*** Begin section ***

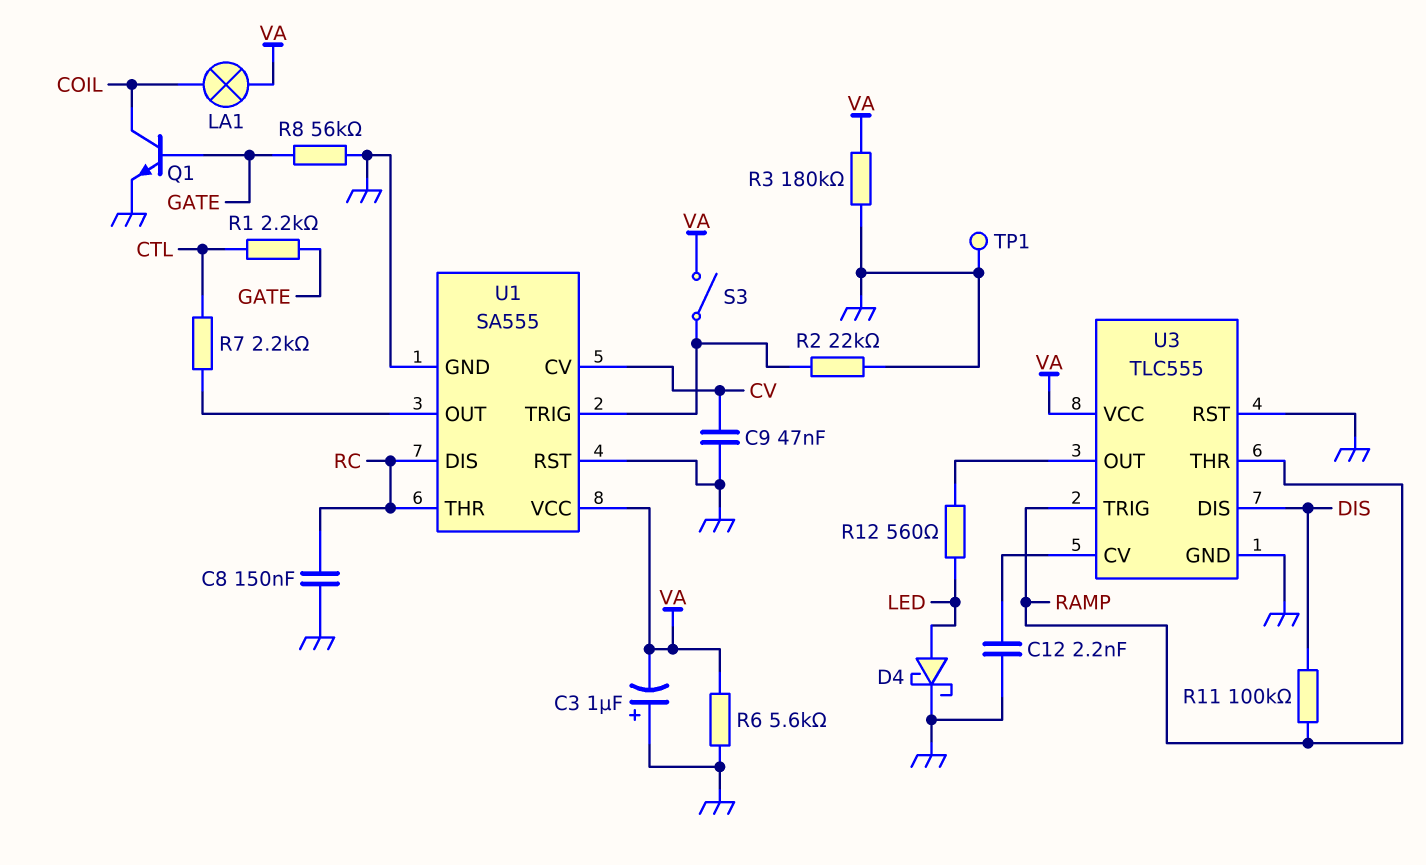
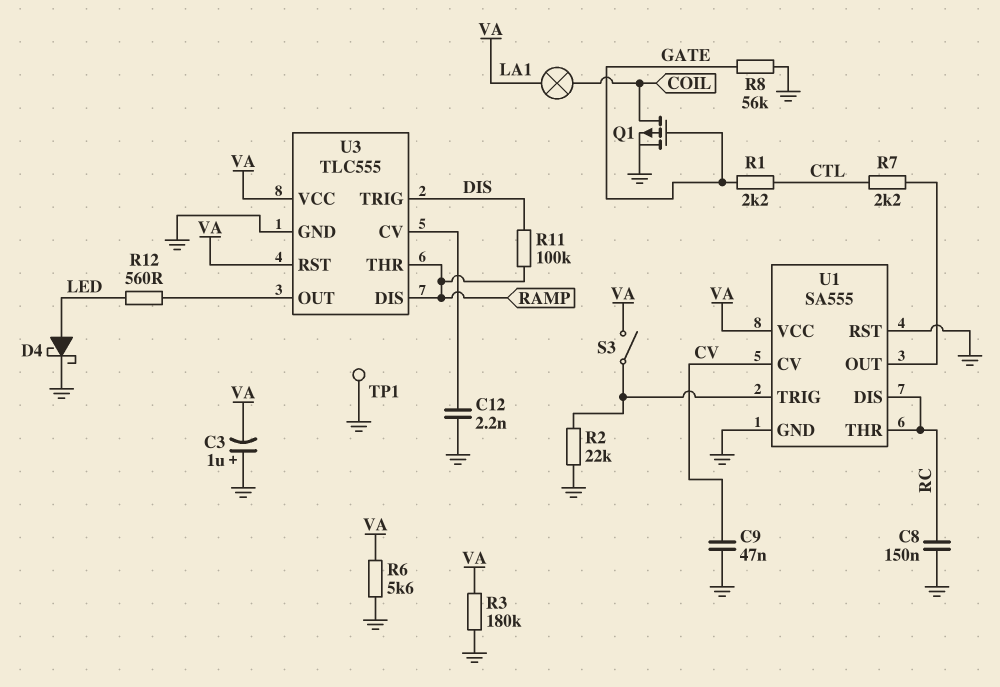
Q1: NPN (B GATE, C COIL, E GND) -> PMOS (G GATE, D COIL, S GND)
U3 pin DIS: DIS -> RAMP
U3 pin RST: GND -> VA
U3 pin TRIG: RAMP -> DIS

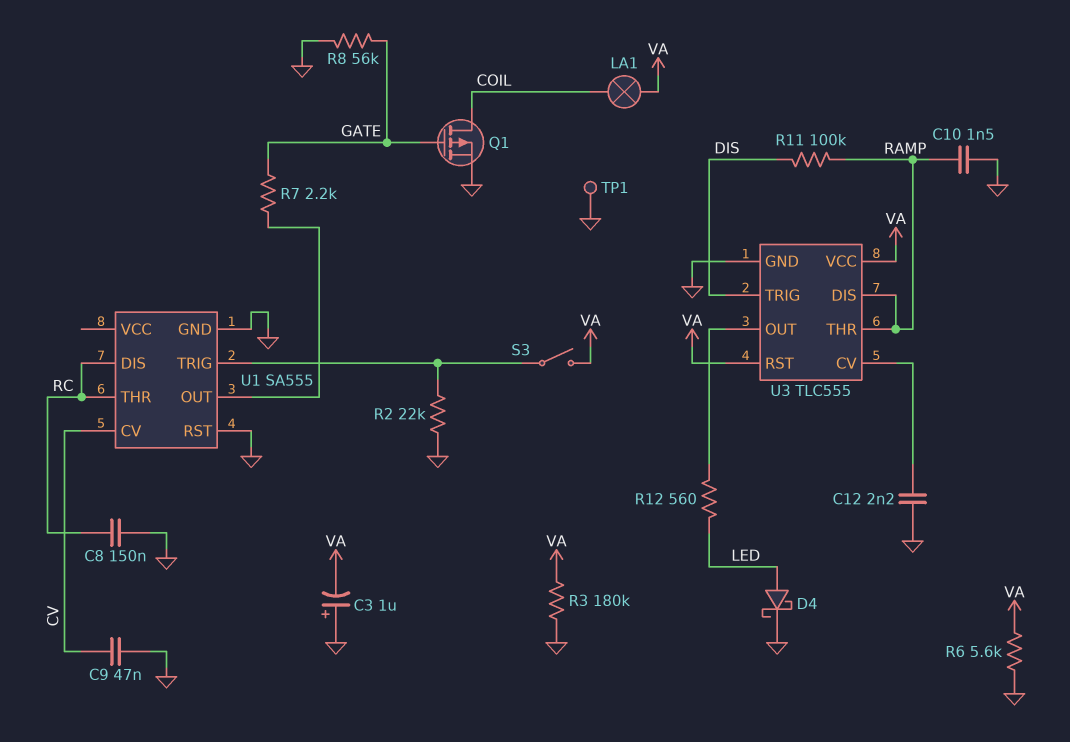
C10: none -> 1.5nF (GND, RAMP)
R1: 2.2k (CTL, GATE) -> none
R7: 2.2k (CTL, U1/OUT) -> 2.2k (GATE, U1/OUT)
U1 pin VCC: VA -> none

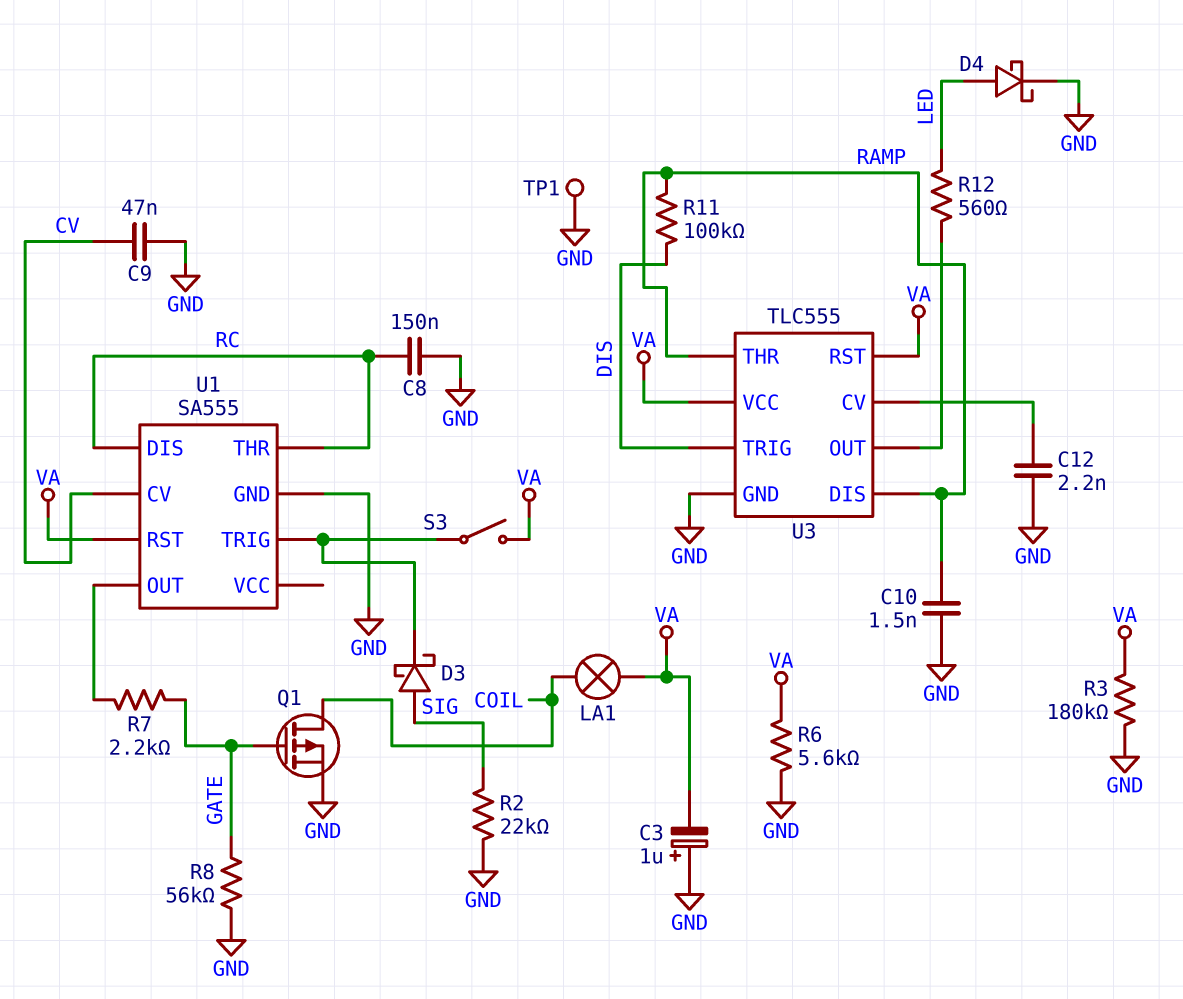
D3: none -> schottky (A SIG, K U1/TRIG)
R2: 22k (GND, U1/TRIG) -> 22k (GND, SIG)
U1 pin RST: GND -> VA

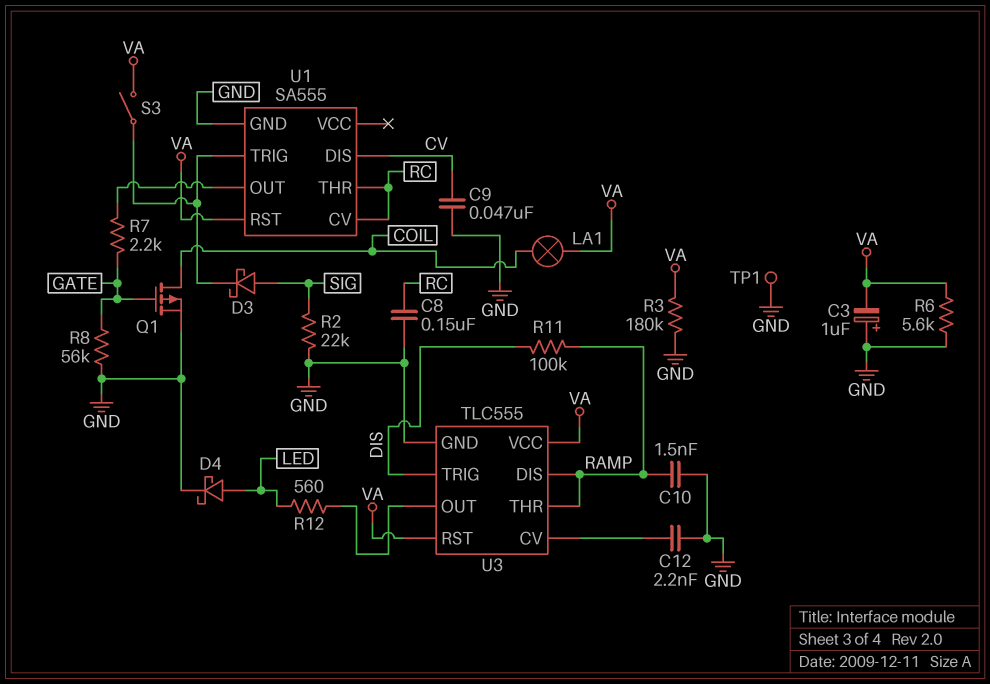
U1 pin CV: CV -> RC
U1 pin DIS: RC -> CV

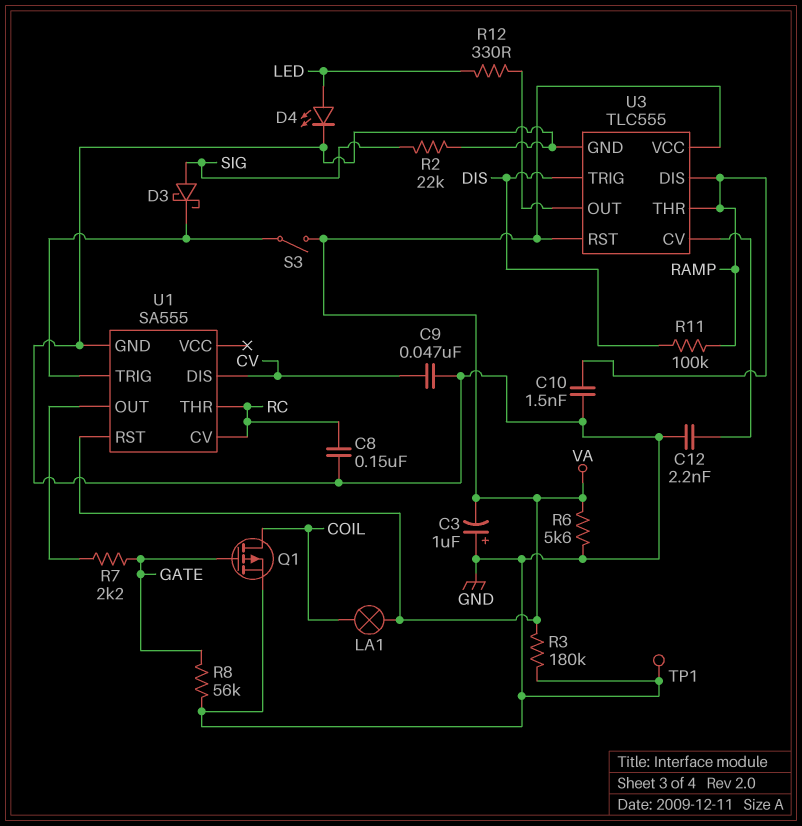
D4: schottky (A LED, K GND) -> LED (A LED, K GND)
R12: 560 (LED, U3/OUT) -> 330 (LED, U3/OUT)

*** End section ***
*** Begin section ***

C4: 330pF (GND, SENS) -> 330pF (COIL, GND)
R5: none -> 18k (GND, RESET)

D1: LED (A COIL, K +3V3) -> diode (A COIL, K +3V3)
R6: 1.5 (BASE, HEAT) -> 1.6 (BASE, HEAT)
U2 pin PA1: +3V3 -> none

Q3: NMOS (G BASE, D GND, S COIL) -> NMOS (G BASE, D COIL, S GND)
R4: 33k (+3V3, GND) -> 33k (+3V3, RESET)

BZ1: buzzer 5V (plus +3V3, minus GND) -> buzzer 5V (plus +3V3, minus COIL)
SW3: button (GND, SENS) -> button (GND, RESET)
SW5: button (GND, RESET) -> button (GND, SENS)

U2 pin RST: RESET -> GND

*** End section ***
*** Begin section ***

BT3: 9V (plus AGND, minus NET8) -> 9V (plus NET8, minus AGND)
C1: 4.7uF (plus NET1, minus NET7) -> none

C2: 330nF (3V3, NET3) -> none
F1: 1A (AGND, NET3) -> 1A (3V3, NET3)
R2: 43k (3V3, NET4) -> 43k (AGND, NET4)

*** End section ***

**Problem to solve**
Please show the lines in the entries above that hold the string "GATE".

**Your solution**
Q1: NPN (B GATE, C COIL, E GND) -> PMOS (G GATE, D COIL, S GND)
R1: 2.2k (CTL, GATE) -> none
R7: 2.2k (CTL, U1/OUT) -> 2.2k (GATE, U1/OUT)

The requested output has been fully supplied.